- **The task**: A word-for-word copy of the entries, with the images left out, is what you should write.

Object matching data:

========

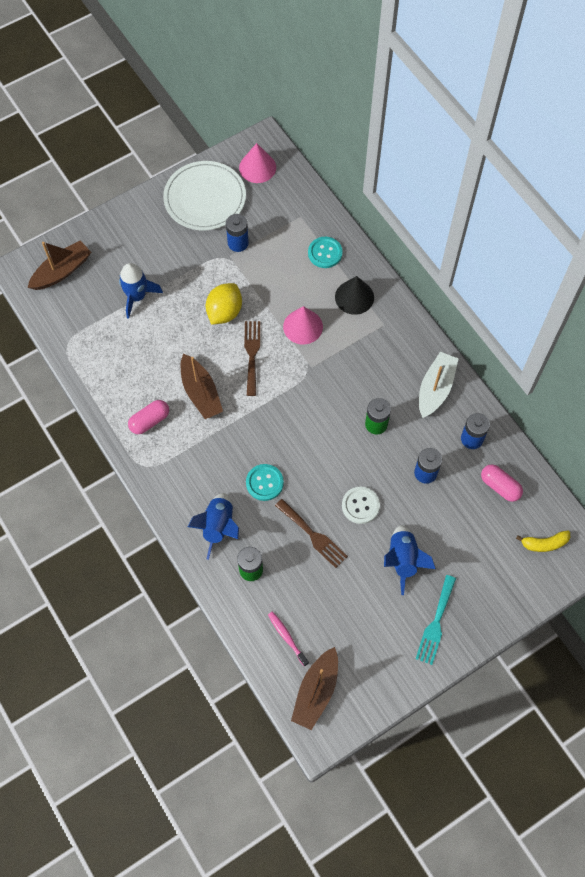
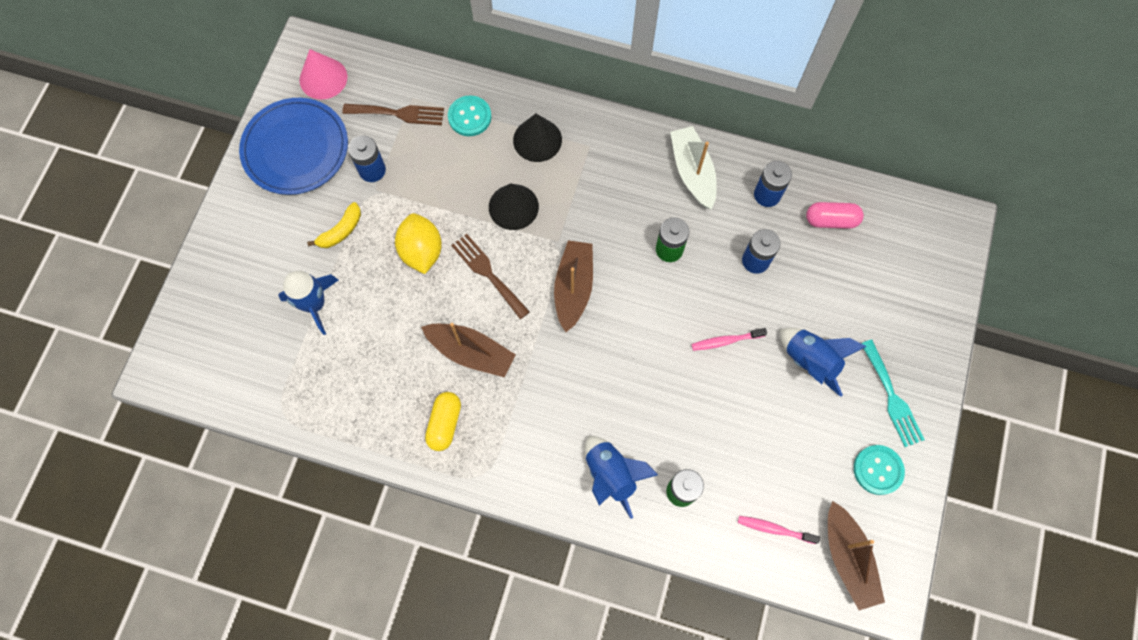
camera: 40 degrees left, 5 degrees up
(62, 271) = (206, 339): brown boat -> brown boat (573, 288)
(150, 421) = (445, 423): pink capsule -> yellow capsule
(205, 198) = (295, 148): white plate -> blue plate
(264, 483) = (616, 393): turquoise button -> turquoise button (878, 470)
(303, 326) = (513, 207): pink cone -> black cone
(313, 535) = (708, 407): brown fork -> brown fork (398, 113)
(360, 505) = (725, 341): white button -> pink toothbrush
(544, 543) = (915, 243): yellow banana -> yellow banana (341, 231)

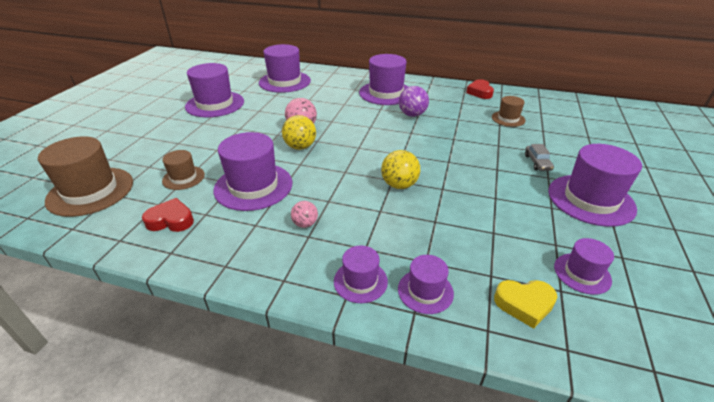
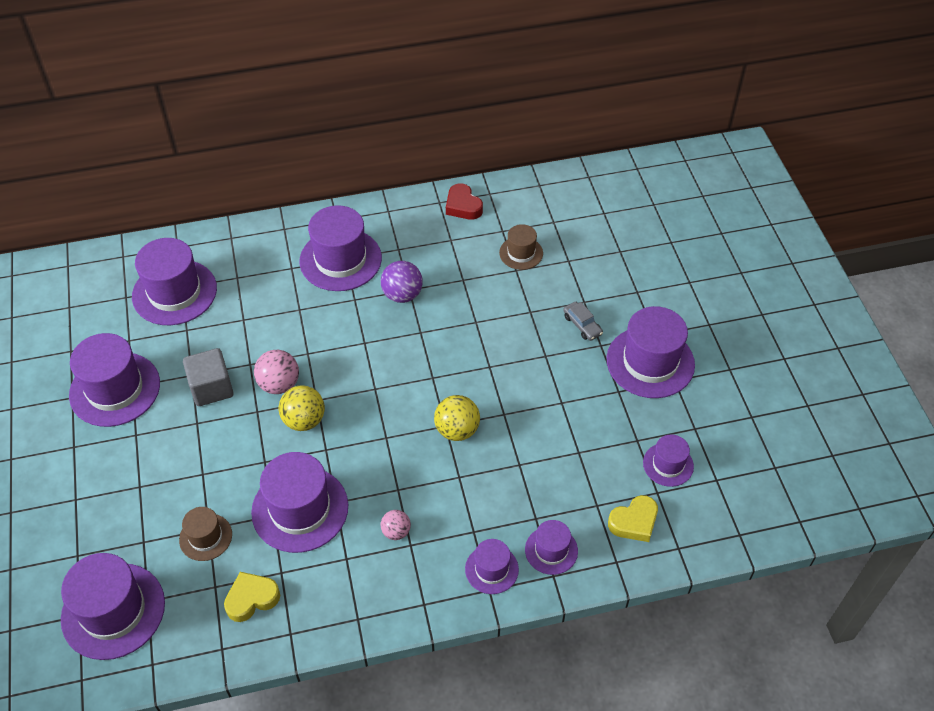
camera: 30 degrees left, 15 degrees up
(90, 191) = (113, 611): brown hat -> purple hat
(171, 220) = (251, 599): red heart -> yellow heart
(263, 118) = (211, 388): none -> grey cube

========

- **Task answer**:
camera: 40 degrees left, 5 degrees up
(62, 271) = (206, 339): brown boat -> brown boat (573, 288)
(150, 421) = (445, 423): pink capsule -> yellow capsule
(205, 198) = (295, 148): white plate -> blue plate
(264, 483) = (616, 393): turquoise button -> turquoise button (878, 470)
(303, 326) = (513, 207): pink cone -> black cone
(313, 535) = (708, 407): brown fork -> brown fork (398, 113)
(360, 505) = (725, 341): white button -> pink toothbrush
(544, 543) = (915, 243): yellow banana -> yellow banana (341, 231)

camera: 30 degrees left, 15 degrees up
(90, 191) = (113, 611): brown hat -> purple hat
(171, 220) = (251, 599): red heart -> yellow heart
(263, 118) = (211, 388): none -> grey cube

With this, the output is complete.